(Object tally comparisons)
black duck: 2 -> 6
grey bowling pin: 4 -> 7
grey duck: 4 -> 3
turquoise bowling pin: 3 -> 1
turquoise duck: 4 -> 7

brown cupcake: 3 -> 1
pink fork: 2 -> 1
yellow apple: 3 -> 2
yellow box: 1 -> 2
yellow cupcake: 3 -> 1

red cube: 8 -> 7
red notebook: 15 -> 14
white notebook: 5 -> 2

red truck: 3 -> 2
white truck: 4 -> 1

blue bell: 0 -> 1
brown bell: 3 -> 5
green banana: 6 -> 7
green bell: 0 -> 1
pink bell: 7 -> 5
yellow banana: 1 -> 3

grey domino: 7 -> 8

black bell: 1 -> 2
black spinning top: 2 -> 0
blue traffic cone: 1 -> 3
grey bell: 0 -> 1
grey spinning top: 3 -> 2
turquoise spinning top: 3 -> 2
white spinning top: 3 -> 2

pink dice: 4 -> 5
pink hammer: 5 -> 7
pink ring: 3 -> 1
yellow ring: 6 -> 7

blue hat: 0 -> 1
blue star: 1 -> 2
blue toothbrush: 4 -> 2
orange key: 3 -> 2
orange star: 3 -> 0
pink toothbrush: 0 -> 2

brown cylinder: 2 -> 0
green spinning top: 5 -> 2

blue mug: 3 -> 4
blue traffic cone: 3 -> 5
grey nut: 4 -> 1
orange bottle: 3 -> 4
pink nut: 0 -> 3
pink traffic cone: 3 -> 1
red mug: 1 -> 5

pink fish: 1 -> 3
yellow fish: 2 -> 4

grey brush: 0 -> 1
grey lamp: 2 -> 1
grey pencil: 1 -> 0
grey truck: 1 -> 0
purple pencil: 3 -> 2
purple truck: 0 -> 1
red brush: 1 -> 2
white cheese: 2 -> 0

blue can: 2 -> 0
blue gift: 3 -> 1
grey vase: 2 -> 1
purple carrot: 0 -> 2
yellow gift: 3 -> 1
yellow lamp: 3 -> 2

▶ _Description of the task_: Each line from the one containing "grey domino: 7 -> 8" to the last line above must be returned exactly, and no line outside that range.

▶ _Answer box_:
grey domino: 7 -> 8

black bell: 1 -> 2
black spinning top: 2 -> 0
blue traffic cone: 1 -> 3
grey bell: 0 -> 1
grey spinning top: 3 -> 2
turquoise spinning top: 3 -> 2
white spinning top: 3 -> 2

pink dice: 4 -> 5
pink hammer: 5 -> 7
pink ring: 3 -> 1
yellow ring: 6 -> 7

blue hat: 0 -> 1
blue star: 1 -> 2
blue toothbrush: 4 -> 2
orange key: 3 -> 2
orange star: 3 -> 0
pink toothbrush: 0 -> 2

brown cylinder: 2 -> 0
green spinning top: 5 -> 2

blue mug: 3 -> 4
blue traffic cone: 3 -> 5
grey nut: 4 -> 1
orange bottle: 3 -> 4
pink nut: 0 -> 3
pink traffic cone: 3 -> 1
red mug: 1 -> 5

pink fish: 1 -> 3
yellow fish: 2 -> 4

grey brush: 0 -> 1
grey lamp: 2 -> 1
grey pencil: 1 -> 0
grey truck: 1 -> 0
purple pencil: 3 -> 2
purple truck: 0 -> 1
red brush: 1 -> 2
white cheese: 2 -> 0

blue can: 2 -> 0
blue gift: 3 -> 1
grey vase: 2 -> 1
purple carrot: 0 -> 2
yellow gift: 3 -> 1
yellow lamp: 3 -> 2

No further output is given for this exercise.